- [Problem to work on]: Within the records below, repeat each line exactly but keep every picture out of the copy.

Records drawn from a dataset:
»»

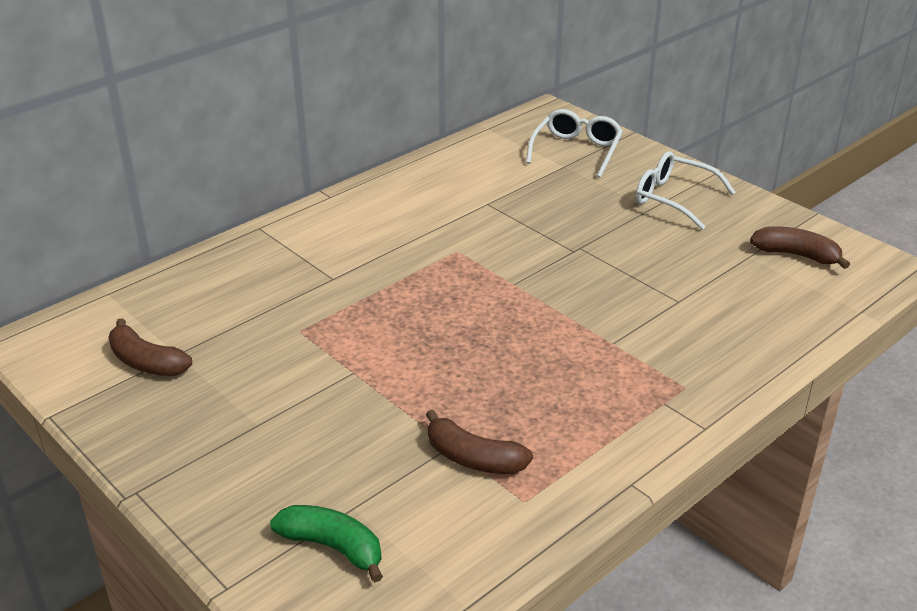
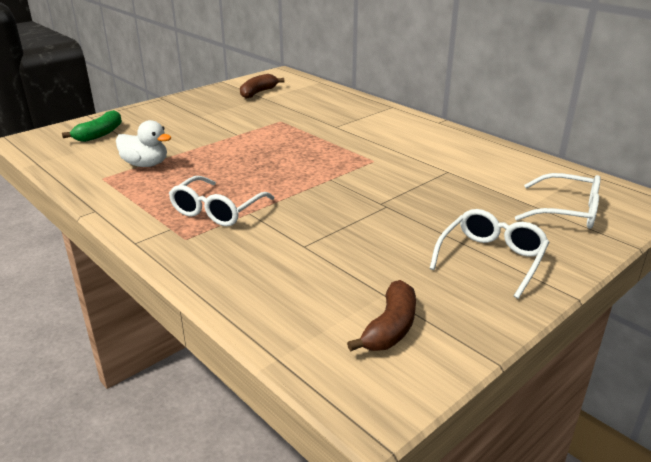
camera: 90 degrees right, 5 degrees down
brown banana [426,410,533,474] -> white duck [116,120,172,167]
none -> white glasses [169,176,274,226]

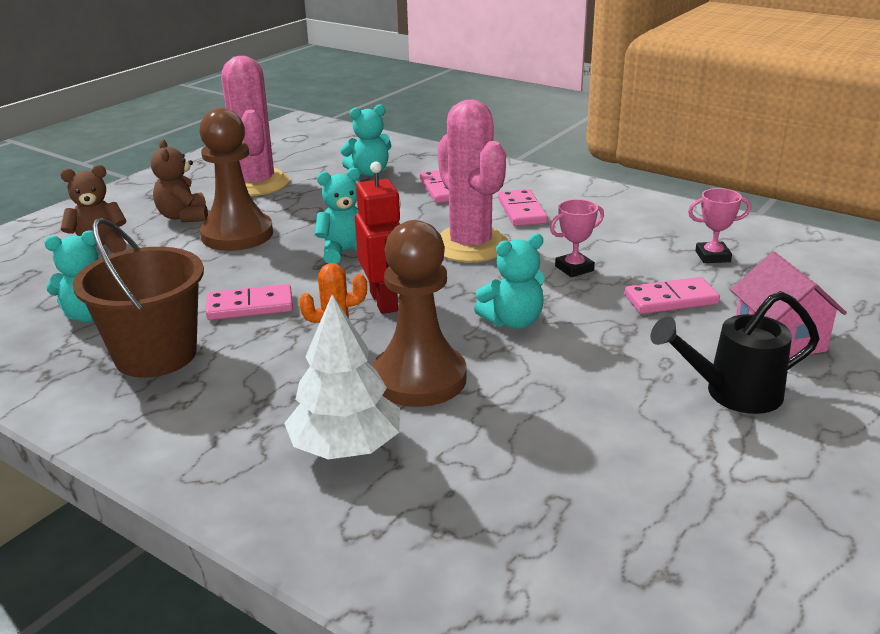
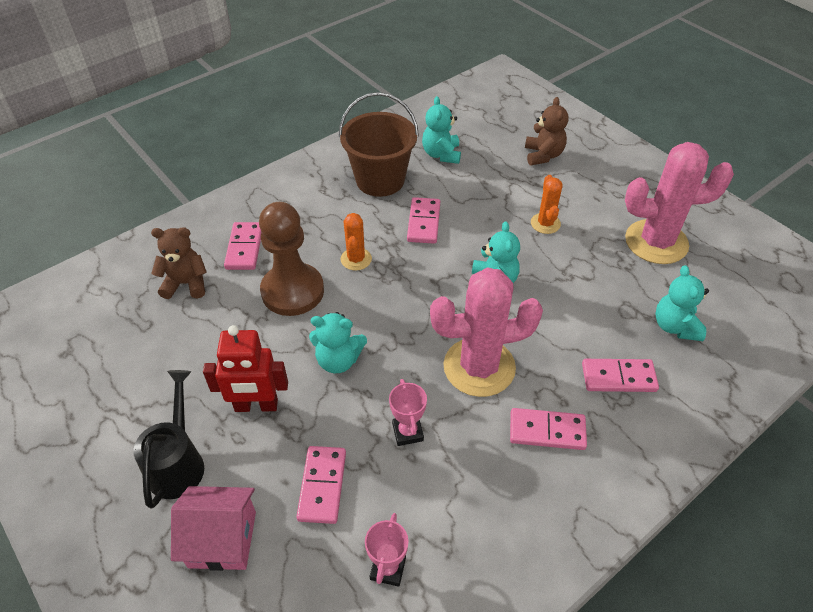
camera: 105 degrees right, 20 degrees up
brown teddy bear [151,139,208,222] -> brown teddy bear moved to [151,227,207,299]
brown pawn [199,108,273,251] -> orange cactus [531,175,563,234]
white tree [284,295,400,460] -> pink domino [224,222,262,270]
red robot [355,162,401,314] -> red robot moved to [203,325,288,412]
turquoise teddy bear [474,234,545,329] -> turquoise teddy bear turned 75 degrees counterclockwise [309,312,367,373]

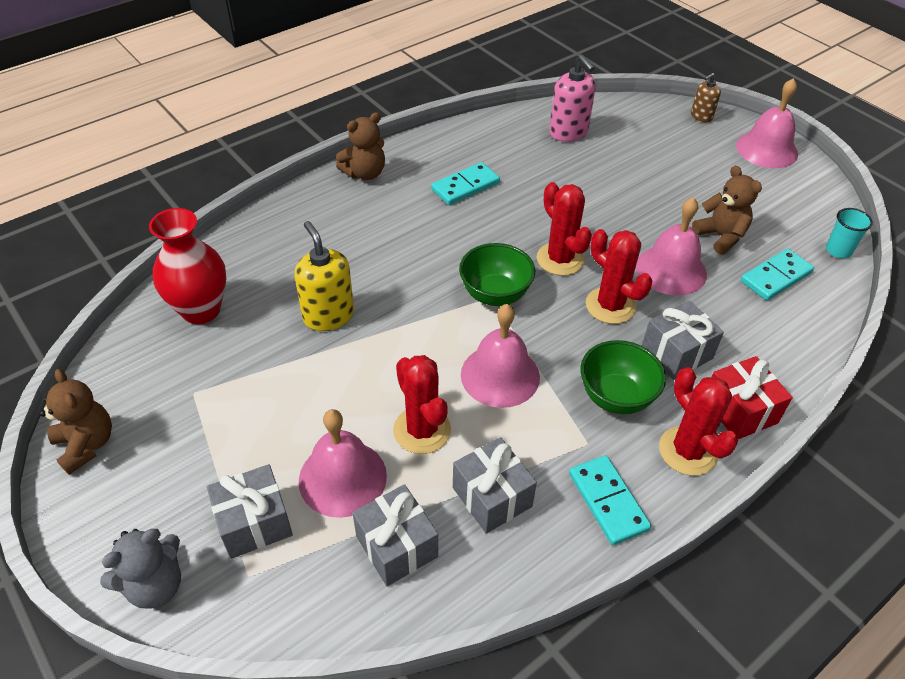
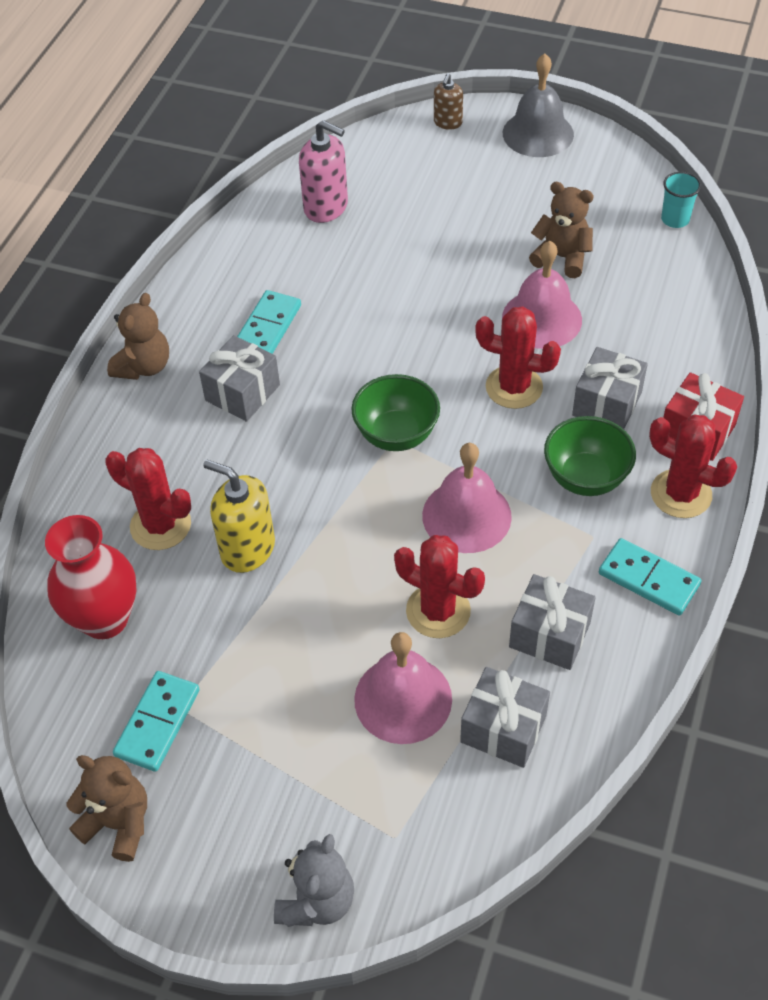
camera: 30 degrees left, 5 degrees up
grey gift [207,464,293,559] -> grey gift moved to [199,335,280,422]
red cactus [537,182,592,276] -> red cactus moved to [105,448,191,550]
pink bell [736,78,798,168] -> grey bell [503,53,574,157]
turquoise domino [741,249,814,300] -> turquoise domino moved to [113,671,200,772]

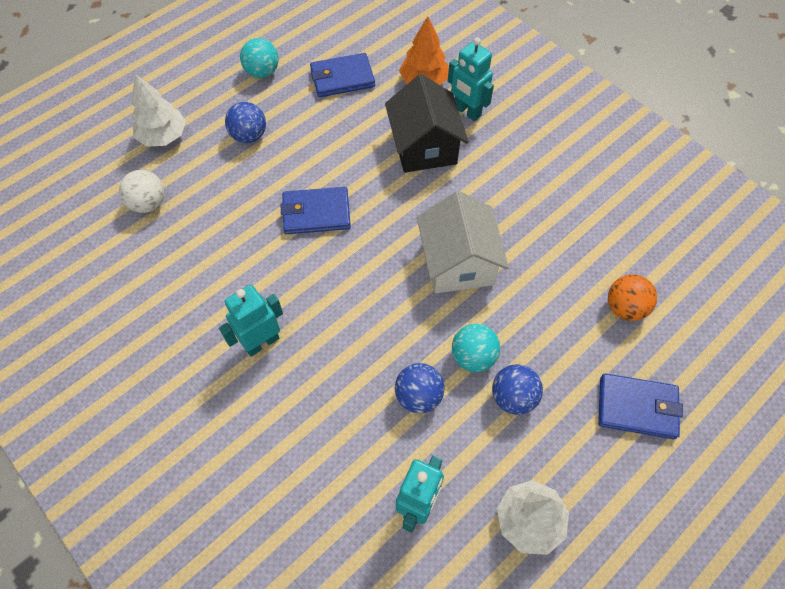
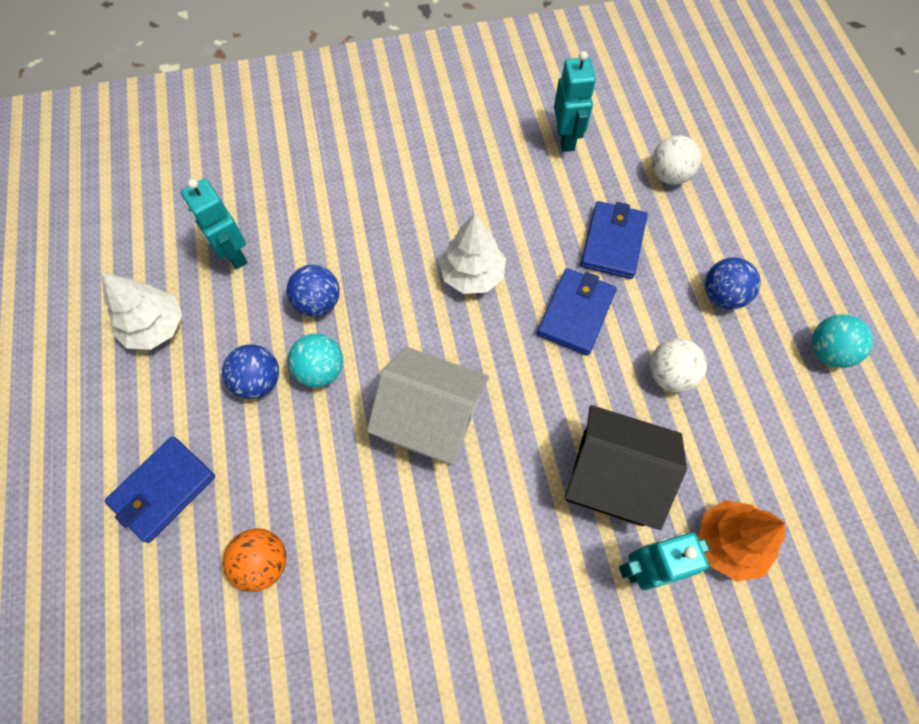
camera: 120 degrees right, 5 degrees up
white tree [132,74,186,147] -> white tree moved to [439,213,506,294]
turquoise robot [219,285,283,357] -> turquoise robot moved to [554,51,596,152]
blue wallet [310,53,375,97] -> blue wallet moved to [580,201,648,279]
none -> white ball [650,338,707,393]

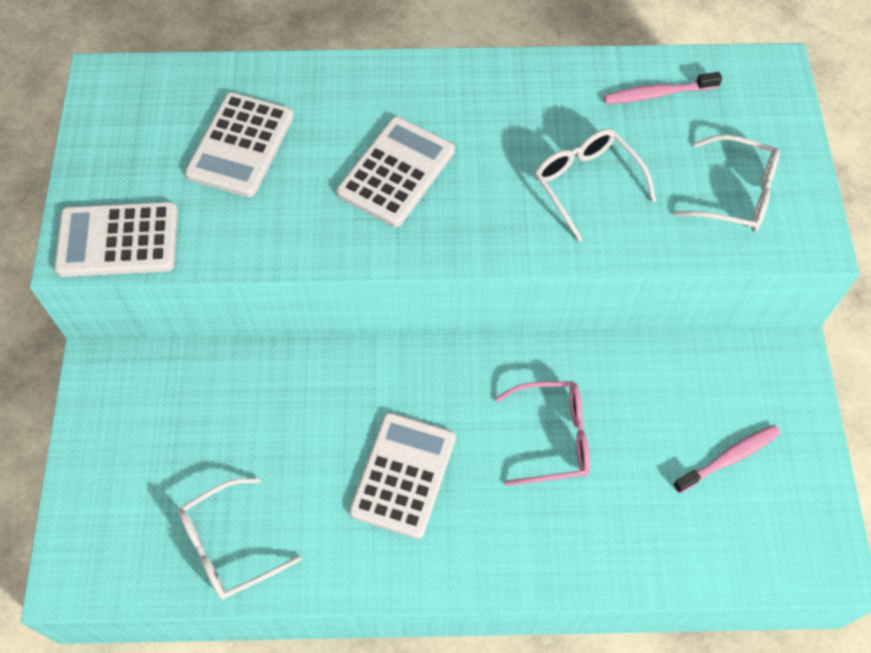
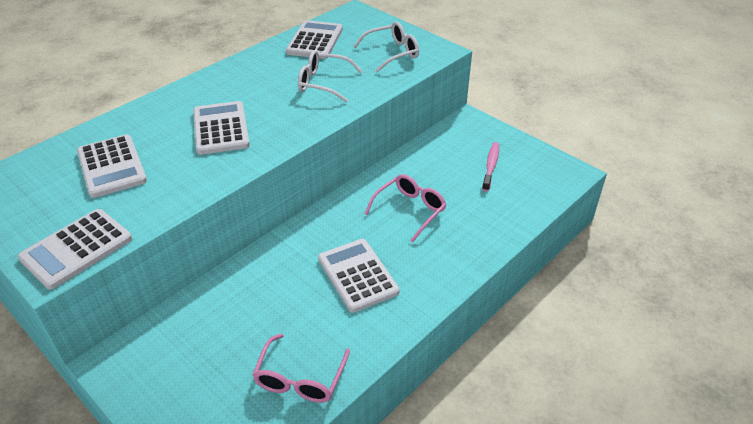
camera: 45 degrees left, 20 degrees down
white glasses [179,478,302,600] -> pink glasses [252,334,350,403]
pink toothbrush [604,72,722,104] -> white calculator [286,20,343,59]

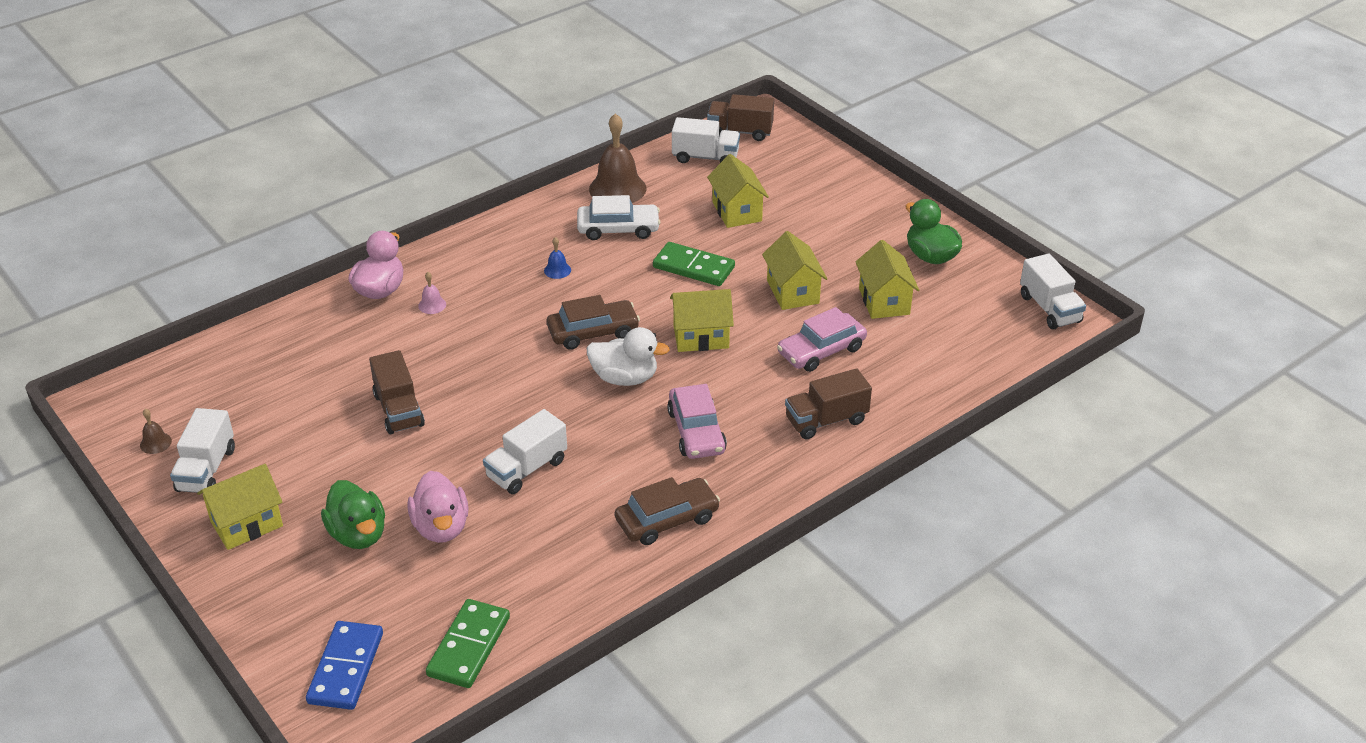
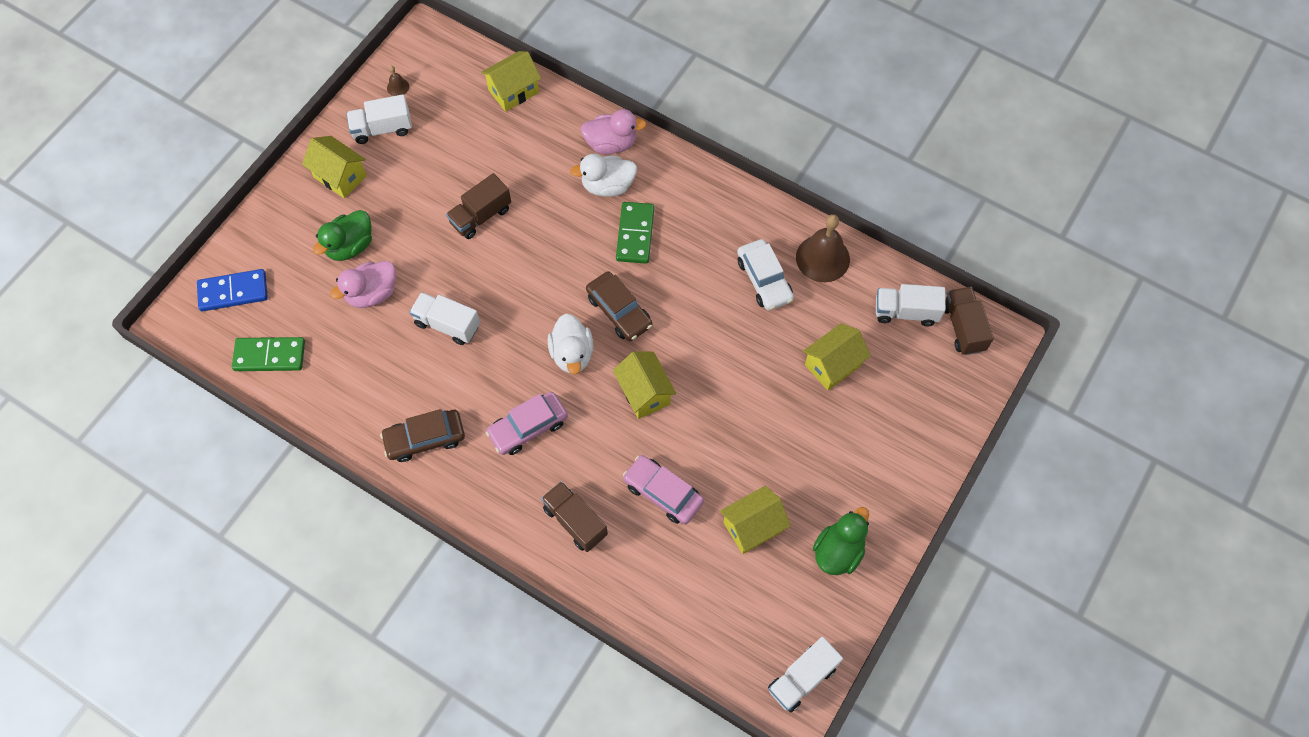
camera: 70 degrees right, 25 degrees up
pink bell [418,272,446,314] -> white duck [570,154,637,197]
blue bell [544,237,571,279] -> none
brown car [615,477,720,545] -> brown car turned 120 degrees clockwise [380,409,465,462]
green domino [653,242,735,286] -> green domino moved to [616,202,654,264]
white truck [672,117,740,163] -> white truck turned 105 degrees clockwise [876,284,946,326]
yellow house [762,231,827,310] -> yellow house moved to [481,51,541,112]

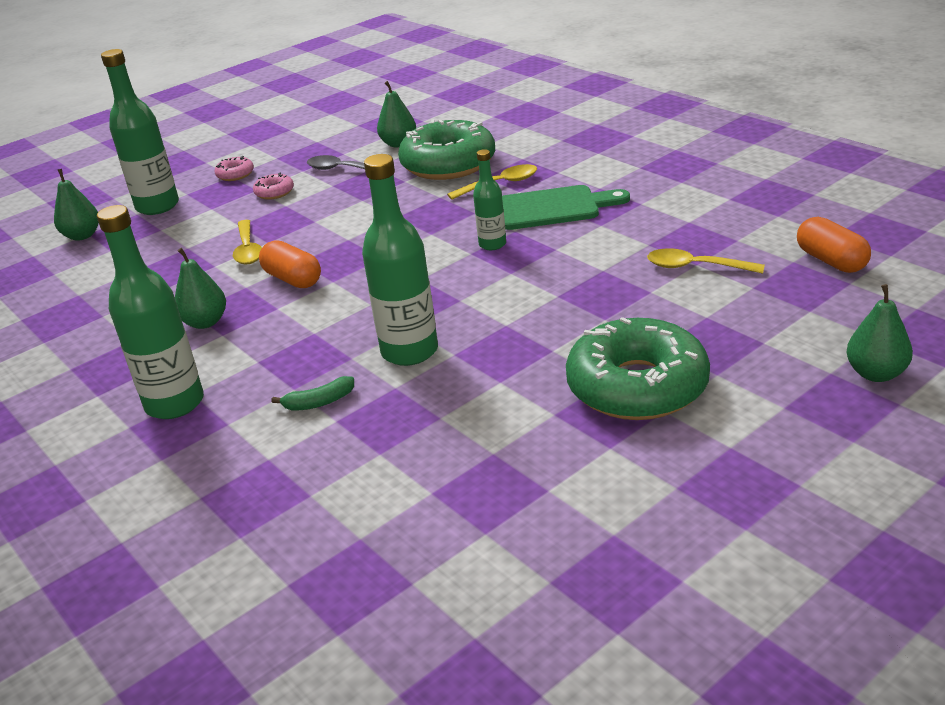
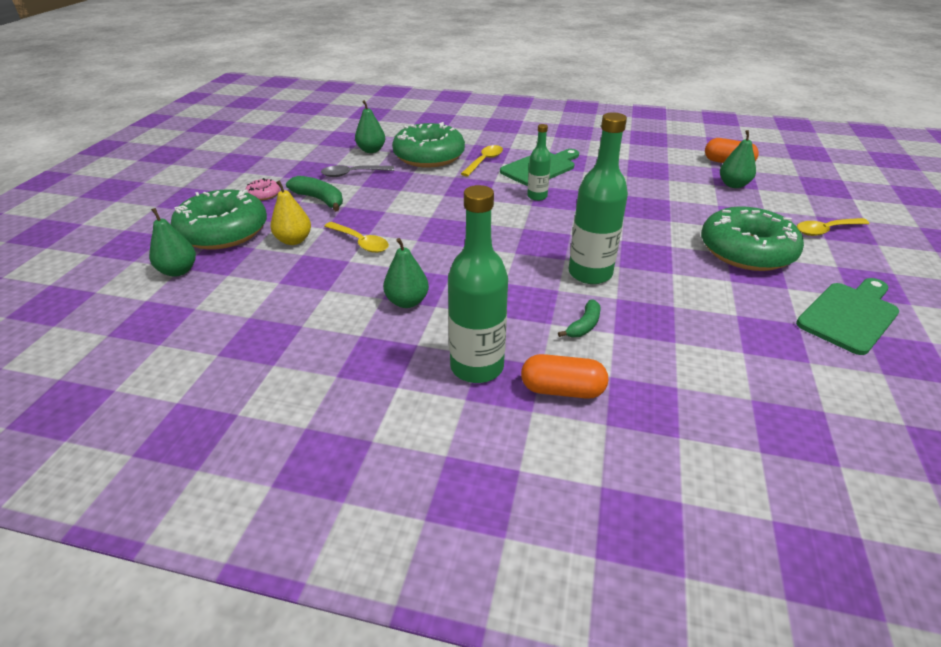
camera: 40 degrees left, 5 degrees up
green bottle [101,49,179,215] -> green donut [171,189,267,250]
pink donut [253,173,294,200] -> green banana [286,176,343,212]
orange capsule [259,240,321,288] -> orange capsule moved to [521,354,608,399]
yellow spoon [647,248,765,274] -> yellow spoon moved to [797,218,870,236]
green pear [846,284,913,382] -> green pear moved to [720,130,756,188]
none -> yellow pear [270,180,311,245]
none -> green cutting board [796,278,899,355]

««

- [Written answer]:
camera: 90 degrees right, 5 degrees down
brown banana [426,410,533,474] -> white duck [116,120,172,167]
none -> white glasses [169,176,274,226]

camera: 105 degrees right, 20 degrees up
brown teddy bear [151,139,208,222] -> brown teddy bear moved to [151,227,207,299]
brown pawn [199,108,273,251] -> orange cactus [531,175,563,234]
white tree [284,295,400,460] -> pink domino [224,222,262,270]
red robot [355,162,401,314] -> red robot moved to [203,325,288,412]
turquoise teddy bear [474,234,545,329] -> turquoise teddy bear turned 75 degrees counterclockwise [309,312,367,373]

camera: 30 degrees left, 5 degrees up
grey gift [207,464,293,559] -> grey gift moved to [199,335,280,422]
red cactus [537,182,592,276] -> red cactus moved to [105,448,191,550]
pink bell [736,78,798,168] -> grey bell [503,53,574,157]
turquoise domino [741,249,814,300] -> turquoise domino moved to [113,671,200,772]

camera: 120 degrees right, 5 degrees up
white tree [132,74,186,147] -> white tree moved to [439,213,506,294]
turquoise robot [219,285,283,357] -> turquoise robot moved to [554,51,596,152]
blue wallet [310,53,375,97] -> blue wallet moved to [580,201,648,279]
none -> white ball [650,338,707,393]

camera: 45 degrees left, 20 degrees down
white glasses [179,478,302,600] -> pink glasses [252,334,350,403]
pink toothbrush [604,72,722,104] -> white calculator [286,20,343,59]

camera: 70 degrees right, 25 degrees up
pink bell [418,272,446,314] -> white duck [570,154,637,197]
blue bell [544,237,571,279] -> none
brown car [615,477,720,545] -> brown car turned 120 degrees clockwise [380,409,465,462]
green domino [653,242,735,286] -> green domino moved to [616,202,654,264]
white truck [672,117,740,163] -> white truck turned 105 degrees clockwise [876,284,946,326]
yellow house [762,231,827,310] -> yellow house moved to [481,51,541,112]

camera: 40 degrees left, 5 degrees up
green bottle [101,49,179,215] -> green donut [171,189,267,250]
pink donut [253,173,294,200] -> green banana [286,176,343,212]
orange capsule [259,240,321,288] -> orange capsule moved to [521,354,608,399]
yellow spoon [647,248,765,274] -> yellow spoon moved to [797,218,870,236]
green pear [846,284,913,382] -> green pear moved to [720,130,756,188]
none -> yellow pear [270,180,311,245]
none -> green cutting board [796,278,899,355]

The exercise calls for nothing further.